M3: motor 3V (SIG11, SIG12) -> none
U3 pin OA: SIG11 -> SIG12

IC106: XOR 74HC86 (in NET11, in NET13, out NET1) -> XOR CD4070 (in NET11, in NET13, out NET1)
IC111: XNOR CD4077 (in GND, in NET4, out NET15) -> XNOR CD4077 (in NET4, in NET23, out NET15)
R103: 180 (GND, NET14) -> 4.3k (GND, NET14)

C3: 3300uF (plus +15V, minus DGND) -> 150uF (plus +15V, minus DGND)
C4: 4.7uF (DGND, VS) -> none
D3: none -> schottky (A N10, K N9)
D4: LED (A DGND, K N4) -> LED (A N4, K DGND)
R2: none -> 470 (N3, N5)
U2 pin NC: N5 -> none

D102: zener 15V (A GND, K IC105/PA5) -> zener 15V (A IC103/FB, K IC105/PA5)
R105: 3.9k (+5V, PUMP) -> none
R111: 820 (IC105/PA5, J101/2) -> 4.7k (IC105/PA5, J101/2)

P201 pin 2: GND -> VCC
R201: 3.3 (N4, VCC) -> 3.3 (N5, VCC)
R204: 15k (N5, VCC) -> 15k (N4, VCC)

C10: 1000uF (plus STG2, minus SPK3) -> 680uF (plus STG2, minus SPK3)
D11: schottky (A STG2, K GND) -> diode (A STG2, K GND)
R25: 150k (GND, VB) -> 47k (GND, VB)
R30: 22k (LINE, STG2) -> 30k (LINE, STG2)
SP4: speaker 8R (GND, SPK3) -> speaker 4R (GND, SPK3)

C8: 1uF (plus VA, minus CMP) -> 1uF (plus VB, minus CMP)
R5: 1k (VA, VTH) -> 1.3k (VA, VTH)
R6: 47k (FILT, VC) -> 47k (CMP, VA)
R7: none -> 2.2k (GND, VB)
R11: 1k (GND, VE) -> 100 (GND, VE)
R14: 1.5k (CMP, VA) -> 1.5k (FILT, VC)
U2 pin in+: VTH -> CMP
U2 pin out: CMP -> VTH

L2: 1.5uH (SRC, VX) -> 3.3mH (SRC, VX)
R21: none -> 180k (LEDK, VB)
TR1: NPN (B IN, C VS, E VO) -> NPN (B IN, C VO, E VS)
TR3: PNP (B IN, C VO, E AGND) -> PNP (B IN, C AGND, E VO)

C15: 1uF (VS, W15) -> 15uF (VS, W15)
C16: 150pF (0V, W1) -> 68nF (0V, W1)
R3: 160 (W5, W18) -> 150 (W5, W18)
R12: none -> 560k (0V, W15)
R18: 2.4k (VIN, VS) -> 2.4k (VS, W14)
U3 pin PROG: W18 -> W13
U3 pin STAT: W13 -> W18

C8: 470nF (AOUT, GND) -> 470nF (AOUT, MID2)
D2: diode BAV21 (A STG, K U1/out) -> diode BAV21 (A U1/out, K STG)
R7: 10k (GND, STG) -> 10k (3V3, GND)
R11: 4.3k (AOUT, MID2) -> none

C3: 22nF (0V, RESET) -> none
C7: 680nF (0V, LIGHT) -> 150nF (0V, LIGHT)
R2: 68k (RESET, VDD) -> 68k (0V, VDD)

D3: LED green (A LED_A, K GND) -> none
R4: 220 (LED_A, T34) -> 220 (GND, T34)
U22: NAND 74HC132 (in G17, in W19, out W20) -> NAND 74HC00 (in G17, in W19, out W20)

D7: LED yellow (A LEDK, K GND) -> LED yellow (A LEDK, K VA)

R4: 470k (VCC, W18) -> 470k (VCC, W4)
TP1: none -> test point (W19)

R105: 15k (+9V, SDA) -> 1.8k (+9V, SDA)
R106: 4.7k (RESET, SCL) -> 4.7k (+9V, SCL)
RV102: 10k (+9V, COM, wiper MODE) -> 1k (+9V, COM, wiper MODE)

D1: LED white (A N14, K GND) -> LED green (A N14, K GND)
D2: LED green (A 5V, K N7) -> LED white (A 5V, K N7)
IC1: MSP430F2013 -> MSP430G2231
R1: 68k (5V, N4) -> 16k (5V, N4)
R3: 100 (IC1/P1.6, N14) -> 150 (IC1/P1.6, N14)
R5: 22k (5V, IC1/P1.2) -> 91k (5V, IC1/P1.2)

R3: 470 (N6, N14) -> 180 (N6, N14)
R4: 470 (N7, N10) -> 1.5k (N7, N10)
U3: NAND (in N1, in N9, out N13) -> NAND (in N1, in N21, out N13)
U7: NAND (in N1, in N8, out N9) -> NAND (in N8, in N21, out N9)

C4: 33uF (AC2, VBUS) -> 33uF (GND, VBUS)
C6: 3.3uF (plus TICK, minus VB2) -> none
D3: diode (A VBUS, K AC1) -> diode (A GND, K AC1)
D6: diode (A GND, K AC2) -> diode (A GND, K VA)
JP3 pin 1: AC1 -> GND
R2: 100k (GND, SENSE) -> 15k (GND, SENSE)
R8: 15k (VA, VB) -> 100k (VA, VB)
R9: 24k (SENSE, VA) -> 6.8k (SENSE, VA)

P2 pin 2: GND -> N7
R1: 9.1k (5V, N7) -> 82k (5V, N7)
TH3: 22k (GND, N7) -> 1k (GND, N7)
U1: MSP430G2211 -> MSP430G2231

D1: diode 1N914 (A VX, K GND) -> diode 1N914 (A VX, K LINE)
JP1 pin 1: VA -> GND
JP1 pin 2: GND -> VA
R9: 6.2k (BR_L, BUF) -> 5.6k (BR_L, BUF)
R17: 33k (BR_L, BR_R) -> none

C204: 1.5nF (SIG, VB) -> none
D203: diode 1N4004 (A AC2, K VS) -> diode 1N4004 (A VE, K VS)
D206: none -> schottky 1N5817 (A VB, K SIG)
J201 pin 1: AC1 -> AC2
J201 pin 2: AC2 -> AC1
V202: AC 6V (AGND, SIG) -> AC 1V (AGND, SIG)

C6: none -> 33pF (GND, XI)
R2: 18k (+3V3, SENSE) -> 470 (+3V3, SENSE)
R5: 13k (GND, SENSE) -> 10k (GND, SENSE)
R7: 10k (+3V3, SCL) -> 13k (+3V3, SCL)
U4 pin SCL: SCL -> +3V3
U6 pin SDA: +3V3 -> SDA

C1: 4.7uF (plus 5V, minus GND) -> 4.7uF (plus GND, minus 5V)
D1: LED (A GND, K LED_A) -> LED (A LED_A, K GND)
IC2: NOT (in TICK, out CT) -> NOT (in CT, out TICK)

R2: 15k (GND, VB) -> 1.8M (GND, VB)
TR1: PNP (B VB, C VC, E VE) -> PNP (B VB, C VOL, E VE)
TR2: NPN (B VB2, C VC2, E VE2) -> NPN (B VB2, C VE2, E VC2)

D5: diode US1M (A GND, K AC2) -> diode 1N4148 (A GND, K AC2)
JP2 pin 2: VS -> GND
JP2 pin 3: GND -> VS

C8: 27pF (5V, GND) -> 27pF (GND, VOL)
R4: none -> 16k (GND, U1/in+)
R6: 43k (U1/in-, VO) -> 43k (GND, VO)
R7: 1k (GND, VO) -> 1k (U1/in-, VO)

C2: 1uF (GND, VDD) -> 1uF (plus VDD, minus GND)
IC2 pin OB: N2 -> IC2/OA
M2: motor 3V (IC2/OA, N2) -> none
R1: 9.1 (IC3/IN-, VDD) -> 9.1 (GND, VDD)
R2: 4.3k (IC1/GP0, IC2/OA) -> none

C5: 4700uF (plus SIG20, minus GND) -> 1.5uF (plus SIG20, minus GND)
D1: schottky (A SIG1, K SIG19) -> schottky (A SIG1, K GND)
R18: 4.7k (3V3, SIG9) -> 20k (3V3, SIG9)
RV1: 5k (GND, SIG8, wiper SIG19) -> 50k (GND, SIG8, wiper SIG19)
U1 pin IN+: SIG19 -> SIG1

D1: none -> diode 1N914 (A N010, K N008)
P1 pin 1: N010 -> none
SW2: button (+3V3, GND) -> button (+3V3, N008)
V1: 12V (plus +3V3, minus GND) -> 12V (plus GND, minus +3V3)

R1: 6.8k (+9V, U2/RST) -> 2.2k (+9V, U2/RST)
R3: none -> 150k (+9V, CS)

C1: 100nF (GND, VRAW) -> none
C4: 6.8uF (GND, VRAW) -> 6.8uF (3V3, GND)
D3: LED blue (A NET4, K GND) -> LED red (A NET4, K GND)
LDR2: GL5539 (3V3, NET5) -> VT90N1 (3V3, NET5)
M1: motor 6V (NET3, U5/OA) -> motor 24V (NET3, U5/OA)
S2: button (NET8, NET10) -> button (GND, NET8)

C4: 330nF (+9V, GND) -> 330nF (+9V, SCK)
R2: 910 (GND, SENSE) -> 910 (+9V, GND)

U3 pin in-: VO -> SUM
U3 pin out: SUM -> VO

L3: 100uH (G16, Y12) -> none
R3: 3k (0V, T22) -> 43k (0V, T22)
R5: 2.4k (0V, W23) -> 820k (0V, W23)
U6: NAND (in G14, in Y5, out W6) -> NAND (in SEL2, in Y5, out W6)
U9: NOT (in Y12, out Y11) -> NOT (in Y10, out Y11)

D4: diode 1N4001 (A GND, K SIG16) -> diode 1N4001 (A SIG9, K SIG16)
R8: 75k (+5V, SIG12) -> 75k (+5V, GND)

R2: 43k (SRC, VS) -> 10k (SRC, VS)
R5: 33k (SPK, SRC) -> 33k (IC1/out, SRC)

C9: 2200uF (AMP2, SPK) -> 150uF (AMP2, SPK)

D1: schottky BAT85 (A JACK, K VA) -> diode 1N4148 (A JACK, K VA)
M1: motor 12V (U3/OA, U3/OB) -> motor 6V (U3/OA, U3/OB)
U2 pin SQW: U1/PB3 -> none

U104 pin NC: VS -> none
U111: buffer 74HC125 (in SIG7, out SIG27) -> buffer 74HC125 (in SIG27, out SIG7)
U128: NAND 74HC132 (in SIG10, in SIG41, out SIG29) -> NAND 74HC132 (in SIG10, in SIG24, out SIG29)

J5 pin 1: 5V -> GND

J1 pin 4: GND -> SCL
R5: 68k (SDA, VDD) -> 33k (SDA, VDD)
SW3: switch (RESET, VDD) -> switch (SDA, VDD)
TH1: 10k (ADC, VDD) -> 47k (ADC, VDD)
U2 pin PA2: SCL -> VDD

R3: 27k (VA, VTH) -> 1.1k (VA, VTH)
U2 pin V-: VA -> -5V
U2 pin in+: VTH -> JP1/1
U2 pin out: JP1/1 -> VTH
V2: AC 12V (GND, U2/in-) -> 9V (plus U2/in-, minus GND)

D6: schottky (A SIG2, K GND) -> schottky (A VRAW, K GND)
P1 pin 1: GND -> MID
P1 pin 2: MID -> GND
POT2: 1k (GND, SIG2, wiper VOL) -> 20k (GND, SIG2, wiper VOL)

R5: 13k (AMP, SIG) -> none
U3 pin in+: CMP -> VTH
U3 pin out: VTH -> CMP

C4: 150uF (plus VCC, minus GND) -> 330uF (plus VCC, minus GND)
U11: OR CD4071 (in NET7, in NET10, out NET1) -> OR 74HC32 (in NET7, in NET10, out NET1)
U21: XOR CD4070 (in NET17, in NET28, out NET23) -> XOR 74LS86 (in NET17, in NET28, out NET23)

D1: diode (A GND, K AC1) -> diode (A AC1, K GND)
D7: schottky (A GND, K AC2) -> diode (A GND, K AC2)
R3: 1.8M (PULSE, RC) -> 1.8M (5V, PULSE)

### PROBLEM DETAILS
Set down exactly the lines of the data above, beginning with the line that has "R6: 47k (FILT, VC) -> 47k (CMP, VA)" and ending with the line that has "R106: 4.7k (RESET, SCL) -> 4.7k (+9V, SCL)", and no others.

### TASK ANSWER
R6: 47k (FILT, VC) -> 47k (CMP, VA)
R7: none -> 2.2k (GND, VB)
R11: 1k (GND, VE) -> 100 (GND, VE)
R14: 1.5k (CMP, VA) -> 1.5k (FILT, VC)
U2 pin in+: VTH -> CMP
U2 pin out: CMP -> VTH

L2: 1.5uH (SRC, VX) -> 3.3mH (SRC, VX)
R21: none -> 180k (LEDK, VB)
TR1: NPN (B IN, C VS, E VO) -> NPN (B IN, C VO, E VS)
TR3: PNP (B IN, C VO, E AGND) -> PNP (B IN, C AGND, E VO)

C15: 1uF (VS, W15) -> 15uF (VS, W15)
C16: 150pF (0V, W1) -> 68nF (0V, W1)
R3: 160 (W5, W18) -> 150 (W5, W18)
R12: none -> 560k (0V, W15)
R18: 2.4k (VIN, VS) -> 2.4k (VS, W14)
U3 pin PROG: W18 -> W13
U3 pin STAT: W13 -> W18

C8: 470nF (AOUT, GND) -> 470nF (AOUT, MID2)
D2: diode BAV21 (A STG, K U1/out) -> diode BAV21 (A U1/out, K STG)
R7: 10k (GND, STG) -> 10k (3V3, GND)
R11: 4.3k (AOUT, MID2) -> none

C3: 22nF (0V, RESET) -> none
C7: 680nF (0V, LIGHT) -> 150nF (0V, LIGHT)
R2: 68k (RESET, VDD) -> 68k (0V, VDD)

D3: LED green (A LED_A, K GND) -> none
R4: 220 (LED_A, T34) -> 220 (GND, T34)
U22: NAND 74HC132 (in G17, in W19, out W20) -> NAND 74HC00 (in G17, in W19, out W20)

D7: LED yellow (A LEDK, K GND) -> LED yellow (A LEDK, K VA)

R4: 470k (VCC, W18) -> 470k (VCC, W4)
TP1: none -> test point (W19)

R105: 15k (+9V, SDA) -> 1.8k (+9V, SDA)
R106: 4.7k (RESET, SCL) -> 4.7k (+9V, SCL)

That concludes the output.